Input material START

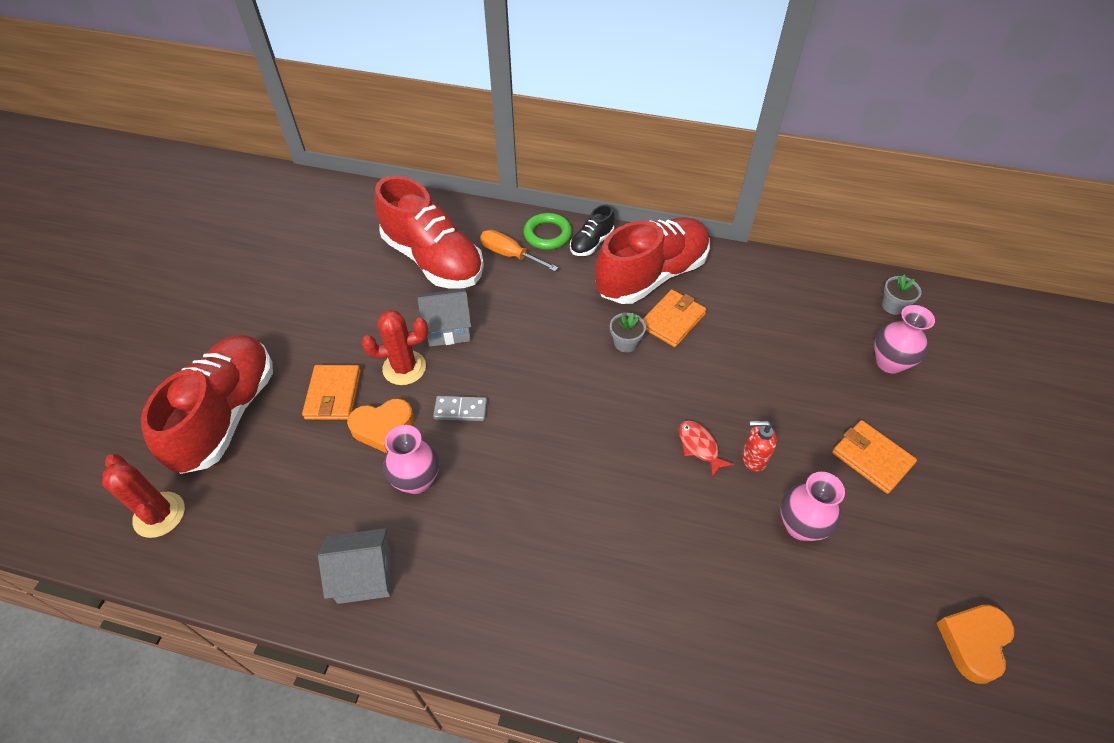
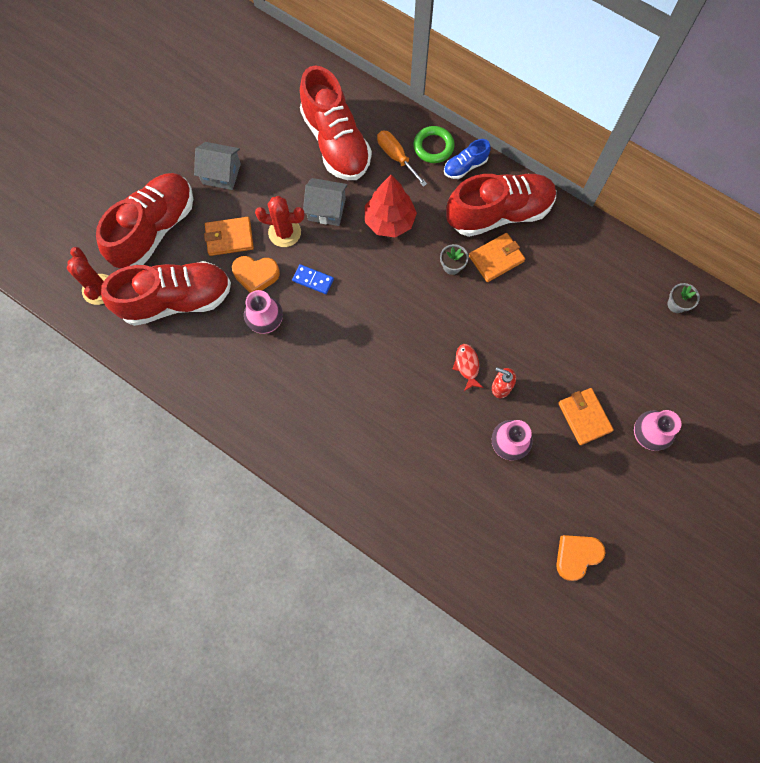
camera: 20 degrees right, 20 degrees up
(279, 492) = (176, 300): none -> red shoe
(333, 394) = (229, 237): orange wallet -> orange wallet turned 60 degrees clockwise
(364, 575) = (215, 375): grey house -> grey house (221, 174)
(460, 410) = (313, 280): grey domino -> blue domino
(530, 318) = (389, 221): none -> red tree
(591, 243) = (465, 166): black shoe -> blue shoe
(889, 362) = (643, 350): pink vase -> pink vase (646, 435)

Input material END

# Problem statement:
Print out the material verbatim, skipping pictures.

# Task answer:
camera: 20 degrees right, 20 degrees up
(279, 492) = (176, 300): none -> red shoe
(333, 394) = (229, 237): orange wallet -> orange wallet turned 60 degrees clockwise
(364, 575) = (215, 375): grey house -> grey house (221, 174)
(460, 410) = (313, 280): grey domino -> blue domino
(530, 318) = (389, 221): none -> red tree
(591, 243) = (465, 166): black shoe -> blue shoe
(889, 362) = (643, 350): pink vase -> pink vase (646, 435)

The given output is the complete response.